▶ **Written task**:
Your answer must be every line of the data below that holds the string "pink", copied exactly.

▶ **Data for review**:
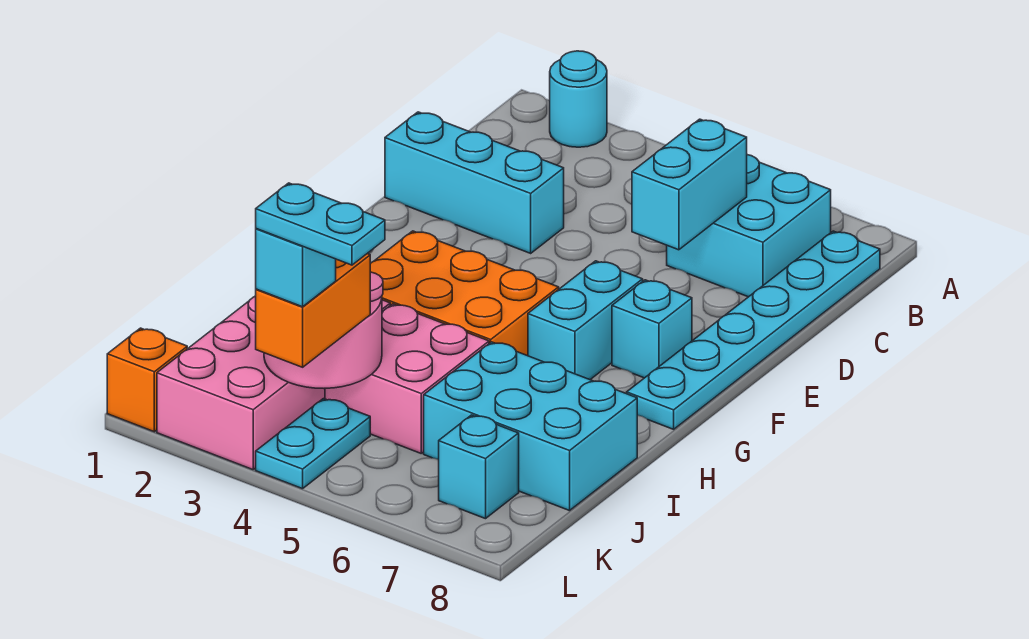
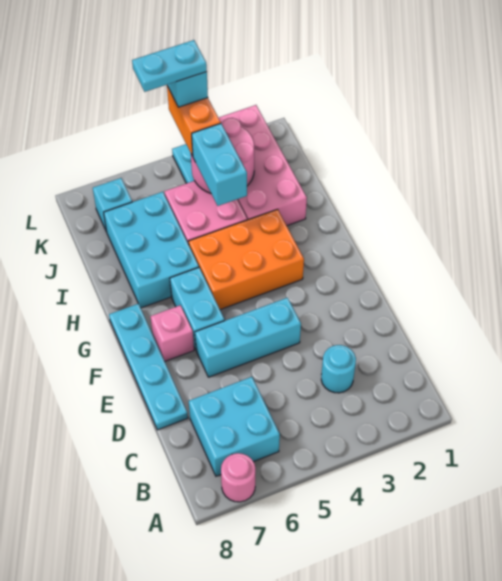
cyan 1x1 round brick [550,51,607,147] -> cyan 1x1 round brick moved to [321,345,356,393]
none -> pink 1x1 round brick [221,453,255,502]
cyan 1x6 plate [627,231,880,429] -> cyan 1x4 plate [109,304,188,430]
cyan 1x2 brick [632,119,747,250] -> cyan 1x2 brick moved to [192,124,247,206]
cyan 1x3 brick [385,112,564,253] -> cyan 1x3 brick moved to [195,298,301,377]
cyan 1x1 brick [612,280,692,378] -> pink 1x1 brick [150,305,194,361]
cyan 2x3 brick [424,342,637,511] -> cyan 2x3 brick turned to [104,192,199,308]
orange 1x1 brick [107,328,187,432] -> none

---

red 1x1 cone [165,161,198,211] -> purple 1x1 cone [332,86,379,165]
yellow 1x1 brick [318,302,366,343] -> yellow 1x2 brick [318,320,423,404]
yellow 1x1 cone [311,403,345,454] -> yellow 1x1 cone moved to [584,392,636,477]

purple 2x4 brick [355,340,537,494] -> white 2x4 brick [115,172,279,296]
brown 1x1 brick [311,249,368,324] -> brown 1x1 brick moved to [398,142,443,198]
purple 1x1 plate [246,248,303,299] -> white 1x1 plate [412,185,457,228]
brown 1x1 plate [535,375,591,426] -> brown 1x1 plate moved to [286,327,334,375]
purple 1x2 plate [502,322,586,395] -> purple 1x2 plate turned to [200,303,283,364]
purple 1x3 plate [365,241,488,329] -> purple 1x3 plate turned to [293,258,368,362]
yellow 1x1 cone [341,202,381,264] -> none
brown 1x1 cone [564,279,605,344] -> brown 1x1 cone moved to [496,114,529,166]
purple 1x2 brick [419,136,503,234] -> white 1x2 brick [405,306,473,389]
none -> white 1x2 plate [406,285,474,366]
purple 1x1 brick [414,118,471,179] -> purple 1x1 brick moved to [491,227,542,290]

--

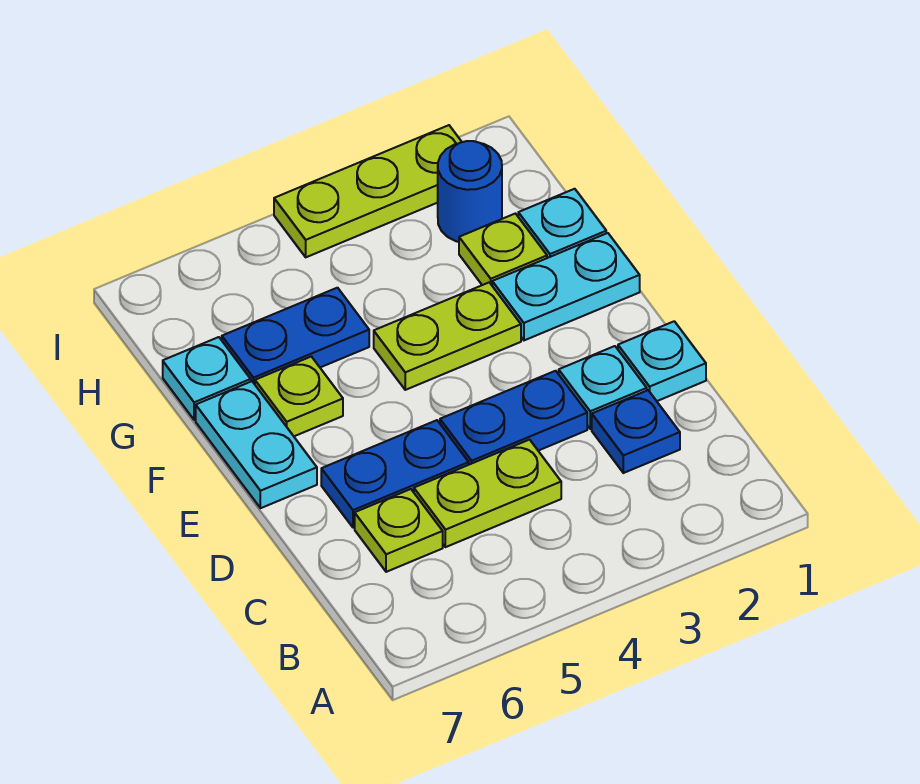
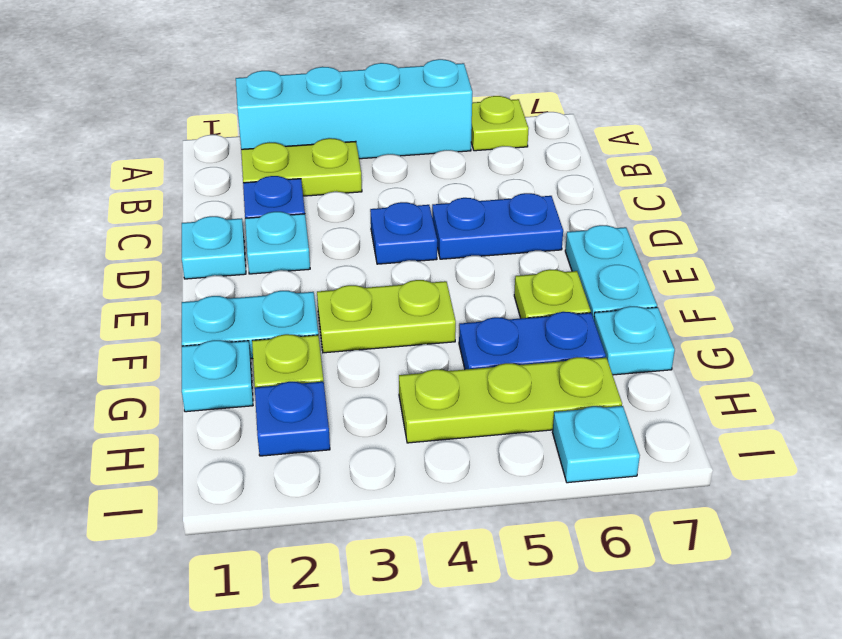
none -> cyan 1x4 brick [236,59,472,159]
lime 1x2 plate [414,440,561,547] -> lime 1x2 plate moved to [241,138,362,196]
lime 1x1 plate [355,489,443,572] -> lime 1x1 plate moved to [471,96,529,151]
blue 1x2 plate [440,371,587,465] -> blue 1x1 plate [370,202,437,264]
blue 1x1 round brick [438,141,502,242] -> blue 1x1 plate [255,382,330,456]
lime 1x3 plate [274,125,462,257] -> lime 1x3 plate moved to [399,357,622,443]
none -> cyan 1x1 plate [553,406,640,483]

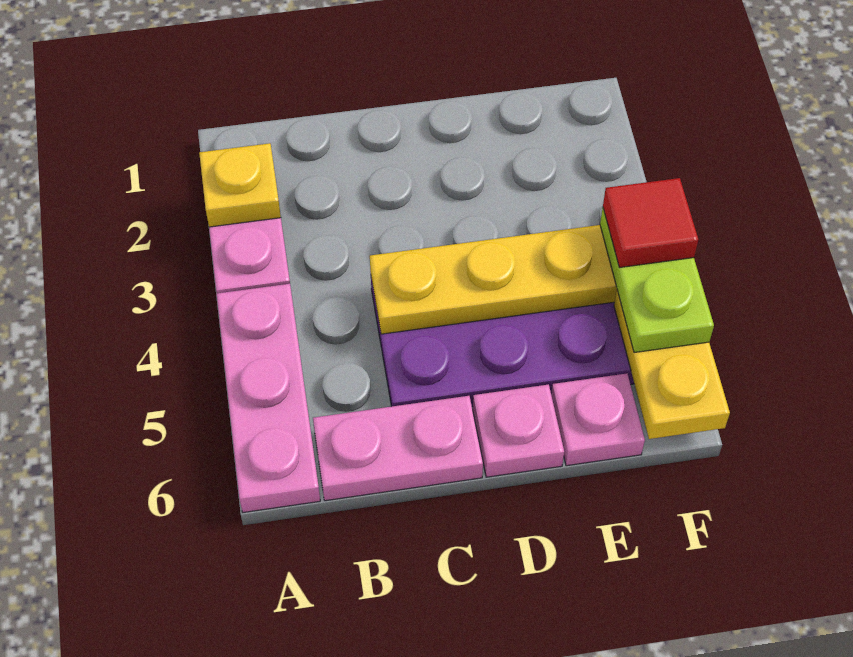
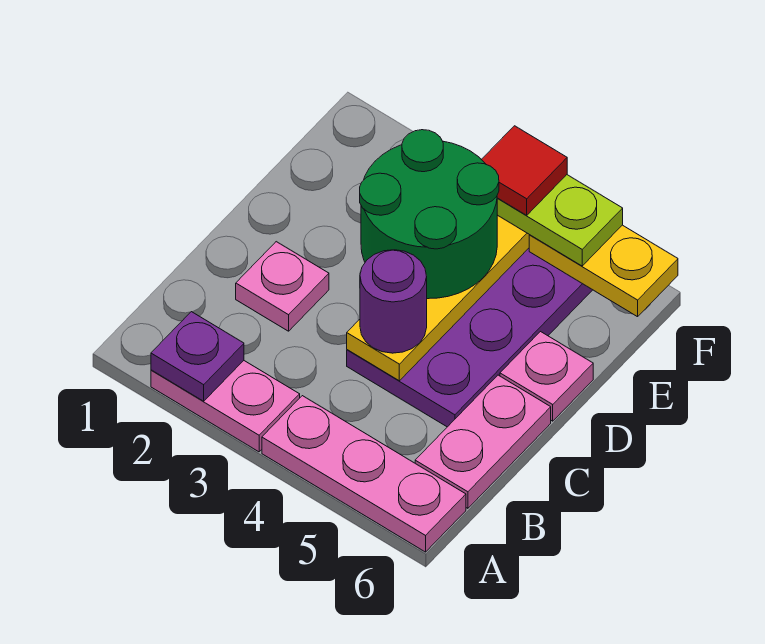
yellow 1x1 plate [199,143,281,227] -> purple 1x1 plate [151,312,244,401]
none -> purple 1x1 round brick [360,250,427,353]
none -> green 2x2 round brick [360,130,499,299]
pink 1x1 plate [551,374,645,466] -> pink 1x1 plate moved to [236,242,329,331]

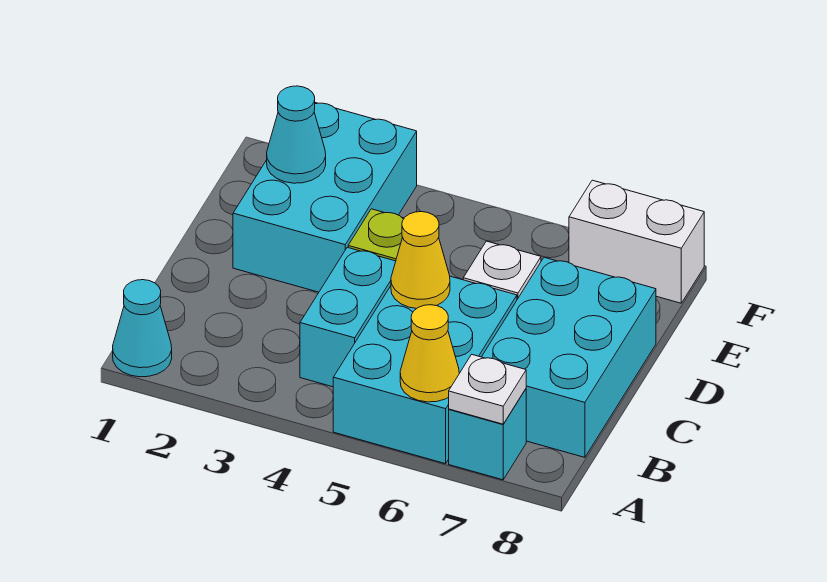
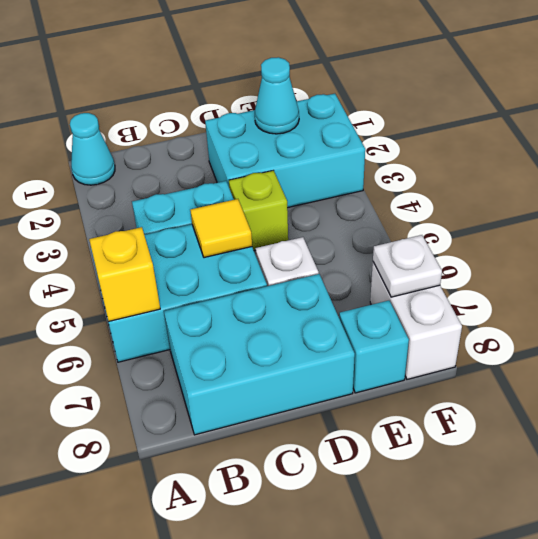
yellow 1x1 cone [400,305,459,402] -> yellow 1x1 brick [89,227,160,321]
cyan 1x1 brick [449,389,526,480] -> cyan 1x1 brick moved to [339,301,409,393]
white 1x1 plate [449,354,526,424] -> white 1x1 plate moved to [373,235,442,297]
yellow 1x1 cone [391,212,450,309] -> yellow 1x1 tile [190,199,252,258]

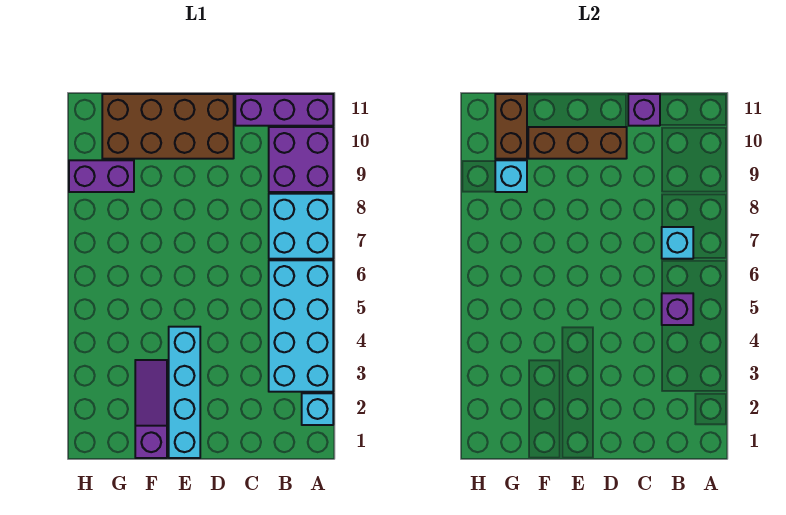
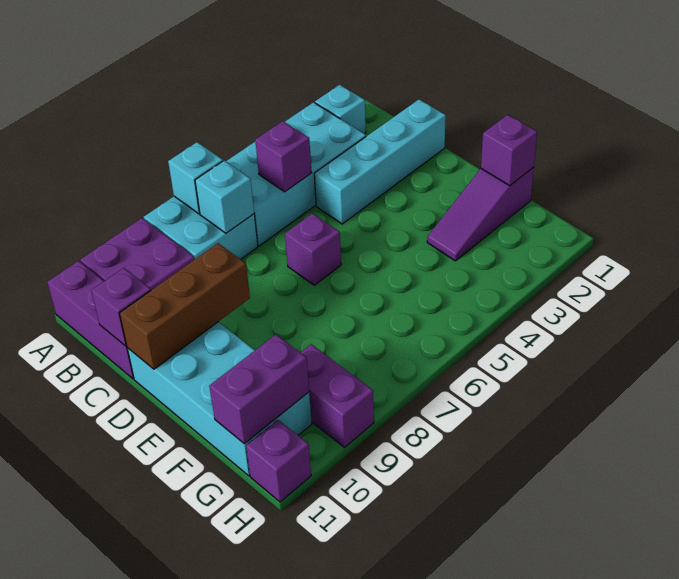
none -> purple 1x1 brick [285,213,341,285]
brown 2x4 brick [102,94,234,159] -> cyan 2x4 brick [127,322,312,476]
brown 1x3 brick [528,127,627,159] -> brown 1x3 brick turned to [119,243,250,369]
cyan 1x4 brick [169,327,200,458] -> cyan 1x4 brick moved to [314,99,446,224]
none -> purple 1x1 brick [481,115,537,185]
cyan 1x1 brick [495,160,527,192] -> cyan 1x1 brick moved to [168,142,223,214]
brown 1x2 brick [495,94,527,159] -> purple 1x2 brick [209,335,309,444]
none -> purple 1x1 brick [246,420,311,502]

▶ **Response to the task**:
none -> pink 1x1 round brick [221,453,255,502]
cyan 1x1 brick [612,280,692,378] -> pink 1x1 brick [150,305,194,361]
pink 1x1 plate [551,374,645,466] -> pink 1x1 plate moved to [236,242,329,331]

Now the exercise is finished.